Source records:
+ + + +

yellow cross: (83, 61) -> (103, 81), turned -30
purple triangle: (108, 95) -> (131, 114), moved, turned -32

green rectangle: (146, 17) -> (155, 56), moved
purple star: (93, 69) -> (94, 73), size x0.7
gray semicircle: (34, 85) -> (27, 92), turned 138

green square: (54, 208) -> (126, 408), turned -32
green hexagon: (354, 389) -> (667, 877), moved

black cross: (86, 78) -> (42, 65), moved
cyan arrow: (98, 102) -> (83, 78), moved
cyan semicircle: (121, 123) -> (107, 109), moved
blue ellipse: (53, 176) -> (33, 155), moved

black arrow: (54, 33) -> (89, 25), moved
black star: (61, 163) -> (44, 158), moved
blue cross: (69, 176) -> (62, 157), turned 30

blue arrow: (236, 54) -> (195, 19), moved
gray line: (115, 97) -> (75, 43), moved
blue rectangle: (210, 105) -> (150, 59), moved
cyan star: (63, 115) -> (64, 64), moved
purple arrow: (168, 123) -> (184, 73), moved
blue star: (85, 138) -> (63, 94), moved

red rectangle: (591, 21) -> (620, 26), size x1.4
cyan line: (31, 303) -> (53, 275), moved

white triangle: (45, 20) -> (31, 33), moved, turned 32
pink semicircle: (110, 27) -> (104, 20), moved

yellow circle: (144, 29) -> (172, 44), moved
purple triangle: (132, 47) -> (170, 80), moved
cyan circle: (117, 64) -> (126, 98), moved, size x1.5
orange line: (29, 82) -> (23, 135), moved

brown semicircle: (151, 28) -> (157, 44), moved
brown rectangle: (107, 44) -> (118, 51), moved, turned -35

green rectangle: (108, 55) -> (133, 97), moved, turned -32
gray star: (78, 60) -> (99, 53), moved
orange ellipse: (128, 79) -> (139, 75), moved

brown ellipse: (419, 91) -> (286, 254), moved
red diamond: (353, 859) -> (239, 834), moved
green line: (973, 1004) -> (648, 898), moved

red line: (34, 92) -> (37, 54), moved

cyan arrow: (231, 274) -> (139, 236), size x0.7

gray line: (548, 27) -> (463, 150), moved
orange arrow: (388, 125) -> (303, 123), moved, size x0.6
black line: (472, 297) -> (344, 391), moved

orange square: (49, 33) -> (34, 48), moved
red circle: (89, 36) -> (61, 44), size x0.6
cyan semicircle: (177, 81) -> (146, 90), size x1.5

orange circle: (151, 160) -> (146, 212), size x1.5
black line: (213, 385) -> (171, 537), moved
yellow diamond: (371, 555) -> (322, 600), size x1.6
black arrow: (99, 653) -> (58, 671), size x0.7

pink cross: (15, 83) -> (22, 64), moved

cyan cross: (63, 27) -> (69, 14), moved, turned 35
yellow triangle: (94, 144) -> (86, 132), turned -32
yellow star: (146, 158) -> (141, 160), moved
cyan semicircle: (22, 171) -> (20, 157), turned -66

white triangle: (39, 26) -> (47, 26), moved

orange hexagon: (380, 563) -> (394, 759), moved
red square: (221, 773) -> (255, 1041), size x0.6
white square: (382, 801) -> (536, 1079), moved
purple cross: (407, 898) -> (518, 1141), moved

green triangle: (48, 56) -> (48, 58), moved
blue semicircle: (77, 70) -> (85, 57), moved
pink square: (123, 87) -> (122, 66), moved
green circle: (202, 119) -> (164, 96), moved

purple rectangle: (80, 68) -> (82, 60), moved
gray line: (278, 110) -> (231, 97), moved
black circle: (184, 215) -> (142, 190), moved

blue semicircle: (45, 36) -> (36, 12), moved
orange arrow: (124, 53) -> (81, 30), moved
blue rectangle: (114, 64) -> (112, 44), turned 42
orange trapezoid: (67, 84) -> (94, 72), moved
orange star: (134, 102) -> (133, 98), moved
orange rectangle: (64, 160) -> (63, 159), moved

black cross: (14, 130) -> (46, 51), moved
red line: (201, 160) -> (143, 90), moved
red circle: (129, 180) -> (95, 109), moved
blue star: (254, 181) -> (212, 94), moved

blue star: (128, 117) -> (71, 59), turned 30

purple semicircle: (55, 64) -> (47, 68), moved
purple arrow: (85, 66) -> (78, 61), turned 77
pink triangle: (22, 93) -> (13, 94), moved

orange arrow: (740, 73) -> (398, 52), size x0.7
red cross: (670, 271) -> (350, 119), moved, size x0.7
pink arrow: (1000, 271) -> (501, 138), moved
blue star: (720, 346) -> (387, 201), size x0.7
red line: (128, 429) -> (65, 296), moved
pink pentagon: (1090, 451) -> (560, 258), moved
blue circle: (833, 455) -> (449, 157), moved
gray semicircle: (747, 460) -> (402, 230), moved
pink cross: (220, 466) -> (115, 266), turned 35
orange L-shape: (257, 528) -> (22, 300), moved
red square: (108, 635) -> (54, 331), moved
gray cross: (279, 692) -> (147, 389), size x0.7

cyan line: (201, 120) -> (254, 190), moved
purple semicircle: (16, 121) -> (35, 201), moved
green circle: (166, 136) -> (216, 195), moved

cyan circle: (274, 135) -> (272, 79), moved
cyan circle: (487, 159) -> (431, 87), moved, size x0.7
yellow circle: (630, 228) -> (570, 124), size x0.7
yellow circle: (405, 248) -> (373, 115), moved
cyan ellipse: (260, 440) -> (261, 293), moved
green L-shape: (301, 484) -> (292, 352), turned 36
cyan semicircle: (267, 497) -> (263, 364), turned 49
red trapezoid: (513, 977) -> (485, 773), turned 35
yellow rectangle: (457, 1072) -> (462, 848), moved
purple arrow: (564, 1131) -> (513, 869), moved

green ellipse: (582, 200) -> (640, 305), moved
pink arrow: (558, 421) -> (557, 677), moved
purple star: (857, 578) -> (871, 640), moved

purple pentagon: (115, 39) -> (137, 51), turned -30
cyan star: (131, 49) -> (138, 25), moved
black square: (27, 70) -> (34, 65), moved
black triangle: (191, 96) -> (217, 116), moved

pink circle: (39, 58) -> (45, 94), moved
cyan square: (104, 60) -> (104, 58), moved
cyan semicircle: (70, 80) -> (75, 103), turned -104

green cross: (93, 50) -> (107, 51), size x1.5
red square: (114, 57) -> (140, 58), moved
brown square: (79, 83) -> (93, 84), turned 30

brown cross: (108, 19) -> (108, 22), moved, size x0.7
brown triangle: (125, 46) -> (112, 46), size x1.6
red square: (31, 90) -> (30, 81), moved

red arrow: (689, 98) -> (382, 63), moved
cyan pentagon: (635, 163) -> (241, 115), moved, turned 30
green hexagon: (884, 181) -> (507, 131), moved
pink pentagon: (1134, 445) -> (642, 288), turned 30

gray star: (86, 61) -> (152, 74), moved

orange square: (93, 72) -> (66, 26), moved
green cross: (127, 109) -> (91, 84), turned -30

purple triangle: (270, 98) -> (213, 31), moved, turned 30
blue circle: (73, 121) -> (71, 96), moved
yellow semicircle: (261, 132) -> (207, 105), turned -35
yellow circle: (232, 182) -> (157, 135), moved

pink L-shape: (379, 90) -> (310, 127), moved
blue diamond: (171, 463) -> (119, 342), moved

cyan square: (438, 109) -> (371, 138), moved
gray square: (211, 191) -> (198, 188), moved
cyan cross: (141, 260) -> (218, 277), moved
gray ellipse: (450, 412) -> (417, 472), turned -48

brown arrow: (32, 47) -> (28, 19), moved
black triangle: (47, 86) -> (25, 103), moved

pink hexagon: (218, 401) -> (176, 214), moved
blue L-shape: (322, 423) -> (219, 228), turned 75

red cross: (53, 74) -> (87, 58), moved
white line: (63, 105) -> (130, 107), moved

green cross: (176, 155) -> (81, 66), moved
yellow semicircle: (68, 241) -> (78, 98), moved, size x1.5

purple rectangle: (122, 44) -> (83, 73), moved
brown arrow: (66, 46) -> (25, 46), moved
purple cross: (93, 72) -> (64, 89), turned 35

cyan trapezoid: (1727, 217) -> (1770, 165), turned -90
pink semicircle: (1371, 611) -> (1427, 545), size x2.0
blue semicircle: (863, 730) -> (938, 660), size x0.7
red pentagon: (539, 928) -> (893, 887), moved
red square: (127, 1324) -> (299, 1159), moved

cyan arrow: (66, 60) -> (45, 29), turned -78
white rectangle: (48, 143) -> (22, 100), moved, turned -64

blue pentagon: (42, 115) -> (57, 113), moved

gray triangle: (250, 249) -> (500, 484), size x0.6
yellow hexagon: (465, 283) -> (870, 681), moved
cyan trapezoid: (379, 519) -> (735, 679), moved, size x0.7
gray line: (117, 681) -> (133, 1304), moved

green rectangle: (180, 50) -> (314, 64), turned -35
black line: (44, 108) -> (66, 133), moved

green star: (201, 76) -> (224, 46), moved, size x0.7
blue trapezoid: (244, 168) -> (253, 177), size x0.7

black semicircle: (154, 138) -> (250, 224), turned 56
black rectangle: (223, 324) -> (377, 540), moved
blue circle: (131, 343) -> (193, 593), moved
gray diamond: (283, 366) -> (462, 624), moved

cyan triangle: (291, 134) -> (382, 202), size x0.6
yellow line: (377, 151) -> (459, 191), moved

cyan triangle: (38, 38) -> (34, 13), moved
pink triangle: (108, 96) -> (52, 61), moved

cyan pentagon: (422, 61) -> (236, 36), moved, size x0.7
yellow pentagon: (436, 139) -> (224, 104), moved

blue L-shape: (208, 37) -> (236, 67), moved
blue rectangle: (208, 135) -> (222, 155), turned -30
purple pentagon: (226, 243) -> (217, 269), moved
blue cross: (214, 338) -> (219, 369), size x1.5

+ + + +

**Task to carry out:** Set down only the lines above that fall between the line holding "orange arrow: (740, 73)" and the line holding "green cross: (127, 109)", inclusive, keeping each exact.

**Written solution:**
orange arrow: (740, 73) -> (398, 52), size x0.7
red cross: (670, 271) -> (350, 119), moved, size x0.7
pink arrow: (1000, 271) -> (501, 138), moved
blue star: (720, 346) -> (387, 201), size x0.7
red line: (128, 429) -> (65, 296), moved
pink pentagon: (1090, 451) -> (560, 258), moved
blue circle: (833, 455) -> (449, 157), moved
gray semicircle: (747, 460) -> (402, 230), moved
pink cross: (220, 466) -> (115, 266), turned 35
orange L-shape: (257, 528) -> (22, 300), moved
red square: (108, 635) -> (54, 331), moved
gray cross: (279, 692) -> (147, 389), size x0.7

cyan line: (201, 120) -> (254, 190), moved
purple semicircle: (16, 121) -> (35, 201), moved
green circle: (166, 136) -> (216, 195), moved

cyan circle: (274, 135) -> (272, 79), moved
cyan circle: (487, 159) -> (431, 87), moved, size x0.7
yellow circle: (630, 228) -> (570, 124), size x0.7
yellow circle: (405, 248) -> (373, 115), moved
cyan ellipse: (260, 440) -> (261, 293), moved
green L-shape: (301, 484) -> (292, 352), turned 36
cyan semicircle: (267, 497) -> (263, 364), turned 49
red trapezoid: (513, 977) -> (485, 773), turned 35
yellow rectangle: (457, 1072) -> (462, 848), moved
purple arrow: (564, 1131) -> (513, 869), moved

green ellipse: (582, 200) -> (640, 305), moved
pink arrow: (558, 421) -> (557, 677), moved
purple star: (857, 578) -> (871, 640), moved

purple pentagon: (115, 39) -> (137, 51), turned -30
cyan star: (131, 49) -> (138, 25), moved
black square: (27, 70) -> (34, 65), moved
black triangle: (191, 96) -> (217, 116), moved

pink circle: (39, 58) -> (45, 94), moved
cyan square: (104, 60) -> (104, 58), moved
cyan semicircle: (70, 80) -> (75, 103), turned -104

green cross: (93, 50) -> (107, 51), size x1.5
red square: (114, 57) -> (140, 58), moved
brown square: (79, 83) -> (93, 84), turned 30

brown cross: (108, 19) -> (108, 22), moved, size x0.7
brown triangle: (125, 46) -> (112, 46), size x1.6
red square: (31, 90) -> (30, 81), moved

red arrow: (689, 98) -> (382, 63), moved
cyan pentagon: (635, 163) -> (241, 115), moved, turned 30
green hexagon: (884, 181) -> (507, 131), moved
pink pentagon: (1134, 445) -> (642, 288), turned 30

gray star: (86, 61) -> (152, 74), moved

orange square: (93, 72) -> (66, 26), moved
green cross: (127, 109) -> (91, 84), turned -30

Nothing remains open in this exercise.